- ACTIVITY -
Set down word for word the lines that begin the entries and run through the line containing "building: none -> [373,171,444,247]". Give nothing further.

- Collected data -
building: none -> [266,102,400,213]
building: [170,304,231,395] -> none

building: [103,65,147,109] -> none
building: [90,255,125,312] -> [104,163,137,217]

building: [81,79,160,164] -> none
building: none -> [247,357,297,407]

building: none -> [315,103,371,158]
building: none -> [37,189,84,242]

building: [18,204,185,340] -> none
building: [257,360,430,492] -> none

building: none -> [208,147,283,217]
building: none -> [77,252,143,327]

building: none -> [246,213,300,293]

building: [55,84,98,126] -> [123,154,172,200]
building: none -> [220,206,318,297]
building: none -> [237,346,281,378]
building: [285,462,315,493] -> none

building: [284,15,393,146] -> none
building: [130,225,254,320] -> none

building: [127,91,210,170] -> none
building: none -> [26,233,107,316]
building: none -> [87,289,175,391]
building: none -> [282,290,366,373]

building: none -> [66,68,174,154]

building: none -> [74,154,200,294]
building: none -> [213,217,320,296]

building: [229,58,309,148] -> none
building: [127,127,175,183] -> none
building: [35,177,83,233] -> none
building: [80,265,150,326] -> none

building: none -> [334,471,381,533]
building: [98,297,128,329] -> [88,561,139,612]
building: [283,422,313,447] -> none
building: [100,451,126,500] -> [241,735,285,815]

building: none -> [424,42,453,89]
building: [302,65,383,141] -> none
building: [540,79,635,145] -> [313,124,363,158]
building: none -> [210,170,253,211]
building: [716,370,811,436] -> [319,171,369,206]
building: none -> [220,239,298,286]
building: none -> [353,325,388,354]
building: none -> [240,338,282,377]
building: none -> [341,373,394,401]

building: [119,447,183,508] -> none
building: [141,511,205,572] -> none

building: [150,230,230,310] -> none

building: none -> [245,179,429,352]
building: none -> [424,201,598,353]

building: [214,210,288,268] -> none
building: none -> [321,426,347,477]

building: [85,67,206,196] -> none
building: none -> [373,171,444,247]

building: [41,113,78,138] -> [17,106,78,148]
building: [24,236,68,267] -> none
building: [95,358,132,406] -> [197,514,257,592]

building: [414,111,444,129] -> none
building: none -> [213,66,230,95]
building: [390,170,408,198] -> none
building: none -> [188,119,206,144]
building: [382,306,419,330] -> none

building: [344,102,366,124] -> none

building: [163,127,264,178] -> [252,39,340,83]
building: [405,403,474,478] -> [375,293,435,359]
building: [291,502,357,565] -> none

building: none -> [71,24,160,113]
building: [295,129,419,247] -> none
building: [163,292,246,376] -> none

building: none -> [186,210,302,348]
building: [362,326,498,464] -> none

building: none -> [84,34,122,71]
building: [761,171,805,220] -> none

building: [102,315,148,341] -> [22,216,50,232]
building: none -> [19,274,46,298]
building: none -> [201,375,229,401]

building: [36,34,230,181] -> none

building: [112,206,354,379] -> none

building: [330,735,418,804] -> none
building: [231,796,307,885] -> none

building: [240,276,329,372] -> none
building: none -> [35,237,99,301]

- EXERCISE OUTPUT -
building: none -> [266,102,400,213]
building: [170,304,231,395] -> none

building: [103,65,147,109] -> none
building: [90,255,125,312] -> [104,163,137,217]

building: [81,79,160,164] -> none
building: none -> [247,357,297,407]

building: none -> [315,103,371,158]
building: none -> [37,189,84,242]

building: [18,204,185,340] -> none
building: [257,360,430,492] -> none

building: none -> [208,147,283,217]
building: none -> [77,252,143,327]

building: none -> [246,213,300,293]

building: [55,84,98,126] -> [123,154,172,200]
building: none -> [220,206,318,297]
building: none -> [237,346,281,378]
building: [285,462,315,493] -> none

building: [284,15,393,146] -> none
building: [130,225,254,320] -> none

building: [127,91,210,170] -> none
building: none -> [26,233,107,316]
building: none -> [87,289,175,391]
building: none -> [282,290,366,373]

building: none -> [66,68,174,154]

building: none -> [74,154,200,294]
building: none -> [213,217,320,296]

building: [229,58,309,148] -> none
building: [127,127,175,183] -> none
building: [35,177,83,233] -> none
building: [80,265,150,326] -> none

building: none -> [334,471,381,533]
building: [98,297,128,329] -> [88,561,139,612]
building: [283,422,313,447] -> none
building: [100,451,126,500] -> [241,735,285,815]

building: none -> [424,42,453,89]
building: [302,65,383,141] -> none
building: [540,79,635,145] -> [313,124,363,158]
building: none -> [210,170,253,211]
building: [716,370,811,436] -> [319,171,369,206]
building: none -> [220,239,298,286]
building: none -> [353,325,388,354]
building: none -> [240,338,282,377]
building: none -> [341,373,394,401]

building: [119,447,183,508] -> none
building: [141,511,205,572] -> none

building: [150,230,230,310] -> none

building: none -> [245,179,429,352]
building: none -> [424,201,598,353]

building: [214,210,288,268] -> none
building: none -> [321,426,347,477]

building: [85,67,206,196] -> none
building: none -> [373,171,444,247]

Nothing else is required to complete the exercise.